Every record must be repeated precisely as it stands.

[Items listed in a dataset]

======

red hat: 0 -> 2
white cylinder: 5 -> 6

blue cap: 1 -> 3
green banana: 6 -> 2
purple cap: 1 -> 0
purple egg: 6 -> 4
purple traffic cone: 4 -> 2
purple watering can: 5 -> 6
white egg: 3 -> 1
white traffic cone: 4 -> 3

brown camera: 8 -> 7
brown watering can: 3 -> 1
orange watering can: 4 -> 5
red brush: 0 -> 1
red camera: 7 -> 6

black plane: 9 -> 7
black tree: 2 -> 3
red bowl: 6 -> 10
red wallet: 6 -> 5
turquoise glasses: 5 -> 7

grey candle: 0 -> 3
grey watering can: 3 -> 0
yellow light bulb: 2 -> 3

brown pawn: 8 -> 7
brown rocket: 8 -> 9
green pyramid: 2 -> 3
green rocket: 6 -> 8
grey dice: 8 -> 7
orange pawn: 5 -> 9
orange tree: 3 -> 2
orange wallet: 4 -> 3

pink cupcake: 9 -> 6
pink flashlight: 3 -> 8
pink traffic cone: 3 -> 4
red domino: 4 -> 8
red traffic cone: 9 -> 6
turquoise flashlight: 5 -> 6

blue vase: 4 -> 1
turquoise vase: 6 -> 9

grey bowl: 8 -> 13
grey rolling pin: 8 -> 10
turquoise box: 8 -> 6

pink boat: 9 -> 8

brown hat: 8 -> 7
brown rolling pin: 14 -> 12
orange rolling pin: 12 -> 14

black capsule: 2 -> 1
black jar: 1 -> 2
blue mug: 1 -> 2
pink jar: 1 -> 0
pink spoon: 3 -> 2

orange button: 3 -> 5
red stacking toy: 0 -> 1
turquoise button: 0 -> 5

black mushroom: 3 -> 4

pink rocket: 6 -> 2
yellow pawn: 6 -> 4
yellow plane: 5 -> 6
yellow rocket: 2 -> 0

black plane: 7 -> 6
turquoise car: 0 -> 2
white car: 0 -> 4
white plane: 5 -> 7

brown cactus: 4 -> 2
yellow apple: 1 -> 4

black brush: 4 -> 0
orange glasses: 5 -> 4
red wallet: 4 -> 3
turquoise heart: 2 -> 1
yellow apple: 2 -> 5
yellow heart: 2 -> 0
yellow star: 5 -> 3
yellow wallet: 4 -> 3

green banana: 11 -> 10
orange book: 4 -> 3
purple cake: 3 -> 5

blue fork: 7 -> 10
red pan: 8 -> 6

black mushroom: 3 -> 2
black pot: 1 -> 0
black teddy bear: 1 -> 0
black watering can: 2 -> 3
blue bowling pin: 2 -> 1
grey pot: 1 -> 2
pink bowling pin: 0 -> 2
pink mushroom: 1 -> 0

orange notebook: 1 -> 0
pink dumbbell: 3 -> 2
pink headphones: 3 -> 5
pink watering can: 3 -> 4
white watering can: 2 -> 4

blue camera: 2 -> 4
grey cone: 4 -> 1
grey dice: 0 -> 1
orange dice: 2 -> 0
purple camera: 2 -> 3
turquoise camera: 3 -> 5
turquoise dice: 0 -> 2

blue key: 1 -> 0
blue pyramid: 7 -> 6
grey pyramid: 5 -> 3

======

▸ **Task solution**:
red hat: 0 -> 2
white cylinder: 5 -> 6

blue cap: 1 -> 3
green banana: 6 -> 2
purple cap: 1 -> 0
purple egg: 6 -> 4
purple traffic cone: 4 -> 2
purple watering can: 5 -> 6
white egg: 3 -> 1
white traffic cone: 4 -> 3

brown camera: 8 -> 7
brown watering can: 3 -> 1
orange watering can: 4 -> 5
red brush: 0 -> 1
red camera: 7 -> 6

black plane: 9 -> 7
black tree: 2 -> 3
red bowl: 6 -> 10
red wallet: 6 -> 5
turquoise glasses: 5 -> 7

grey candle: 0 -> 3
grey watering can: 3 -> 0
yellow light bulb: 2 -> 3

brown pawn: 8 -> 7
brown rocket: 8 -> 9
green pyramid: 2 -> 3
green rocket: 6 -> 8
grey dice: 8 -> 7
orange pawn: 5 -> 9
orange tree: 3 -> 2
orange wallet: 4 -> 3

pink cupcake: 9 -> 6
pink flashlight: 3 -> 8
pink traffic cone: 3 -> 4
red domino: 4 -> 8
red traffic cone: 9 -> 6
turquoise flashlight: 5 -> 6

blue vase: 4 -> 1
turquoise vase: 6 -> 9

grey bowl: 8 -> 13
grey rolling pin: 8 -> 10
turquoise box: 8 -> 6

pink boat: 9 -> 8

brown hat: 8 -> 7
brown rolling pin: 14 -> 12
orange rolling pin: 12 -> 14

black capsule: 2 -> 1
black jar: 1 -> 2
blue mug: 1 -> 2
pink jar: 1 -> 0
pink spoon: 3 -> 2

orange button: 3 -> 5
red stacking toy: 0 -> 1
turquoise button: 0 -> 5

black mushroom: 3 -> 4

pink rocket: 6 -> 2
yellow pawn: 6 -> 4
yellow plane: 5 -> 6
yellow rocket: 2 -> 0

black plane: 7 -> 6
turquoise car: 0 -> 2
white car: 0 -> 4
white plane: 5 -> 7

brown cactus: 4 -> 2
yellow apple: 1 -> 4

black brush: 4 -> 0
orange glasses: 5 -> 4
red wallet: 4 -> 3
turquoise heart: 2 -> 1
yellow apple: 2 -> 5
yellow heart: 2 -> 0
yellow star: 5 -> 3
yellow wallet: 4 -> 3

green banana: 11 -> 10
orange book: 4 -> 3
purple cake: 3 -> 5

blue fork: 7 -> 10
red pan: 8 -> 6

black mushroom: 3 -> 2
black pot: 1 -> 0
black teddy bear: 1 -> 0
black watering can: 2 -> 3
blue bowling pin: 2 -> 1
grey pot: 1 -> 2
pink bowling pin: 0 -> 2
pink mushroom: 1 -> 0

orange notebook: 1 -> 0
pink dumbbell: 3 -> 2
pink headphones: 3 -> 5
pink watering can: 3 -> 4
white watering can: 2 -> 4

blue camera: 2 -> 4
grey cone: 4 -> 1
grey dice: 0 -> 1
orange dice: 2 -> 0
purple camera: 2 -> 3
turquoise camera: 3 -> 5
turquoise dice: 0 -> 2

blue key: 1 -> 0
blue pyramid: 7 -> 6
grey pyramid: 5 -> 3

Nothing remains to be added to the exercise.